*MATERIAL FOR THE TASK*.
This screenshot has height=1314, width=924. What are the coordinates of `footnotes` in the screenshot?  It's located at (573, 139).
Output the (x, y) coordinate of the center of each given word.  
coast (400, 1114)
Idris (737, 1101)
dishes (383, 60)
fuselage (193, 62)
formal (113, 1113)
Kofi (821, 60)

* * *

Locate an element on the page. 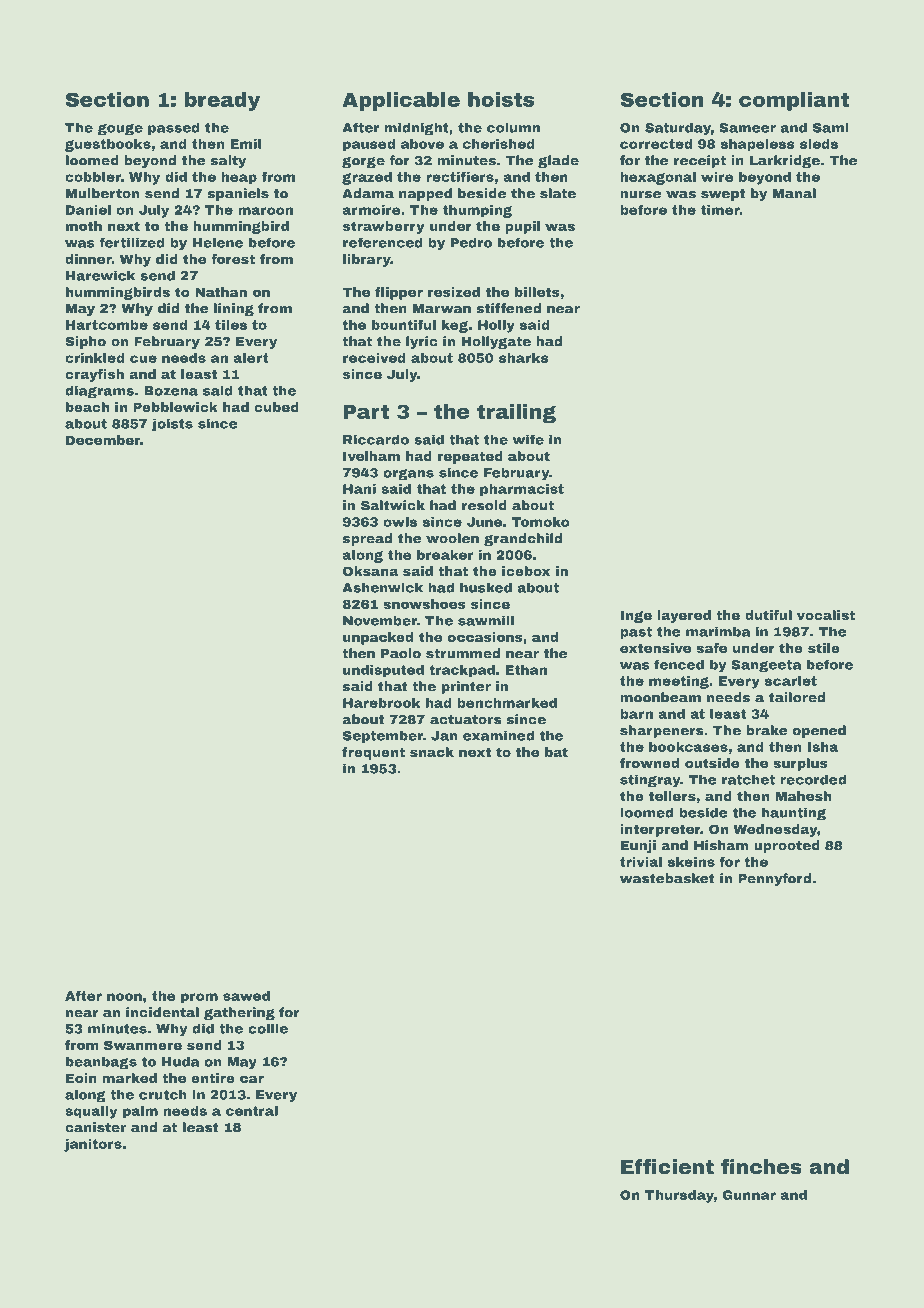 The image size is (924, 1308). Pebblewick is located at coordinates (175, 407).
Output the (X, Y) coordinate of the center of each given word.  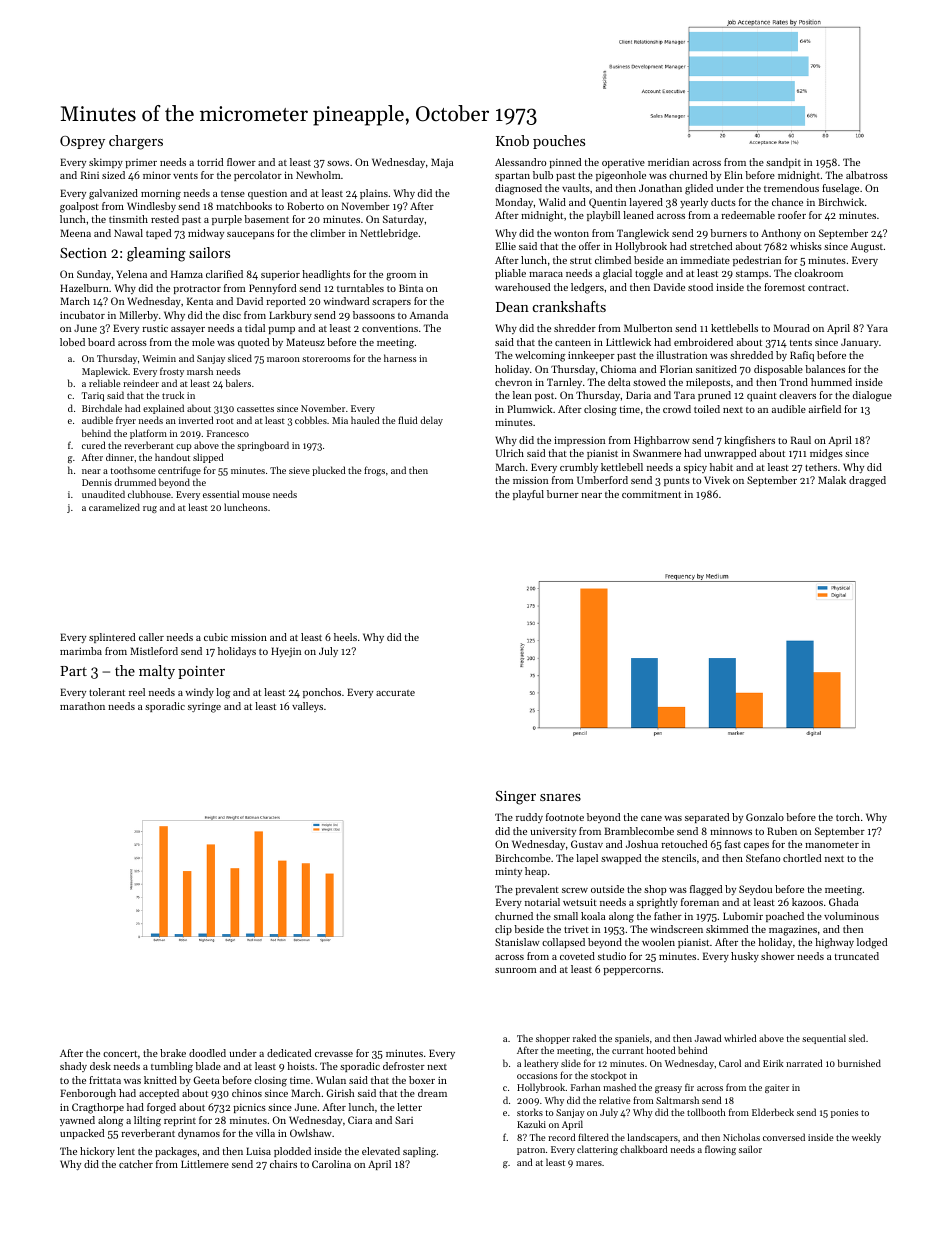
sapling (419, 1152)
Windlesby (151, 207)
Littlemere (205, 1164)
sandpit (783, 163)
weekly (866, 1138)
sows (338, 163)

==

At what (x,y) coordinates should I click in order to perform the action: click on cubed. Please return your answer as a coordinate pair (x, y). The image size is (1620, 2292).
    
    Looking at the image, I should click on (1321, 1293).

*TASK BRIEF*. Convert everything in the material from the line containing "This screenshot has" down to the line containing "Kofi (821, 60)" into a Markdown table with the columns Row and Line. Give each line its own row, number the rows, and omit any blank lines.

*WRITTEN RESPONSE*.
| Row | Line |
|---|---|
| 1 | This screenshot has height=1314, width=924. What are the coordinates of `footnotes` in the screenshot?  It's located at (573, 139). |
| 2 | Output the (x, y) coordinate of the center of each given word.   |
| 3 | coast (400, 1114) |
| 4 | Idris (737, 1101) |
| 5 | dishes (383, 60) |
| 6 | fuselage (193, 62) |
| 7 | formal (113, 1113) |
| 8 | Kofi (821, 60) |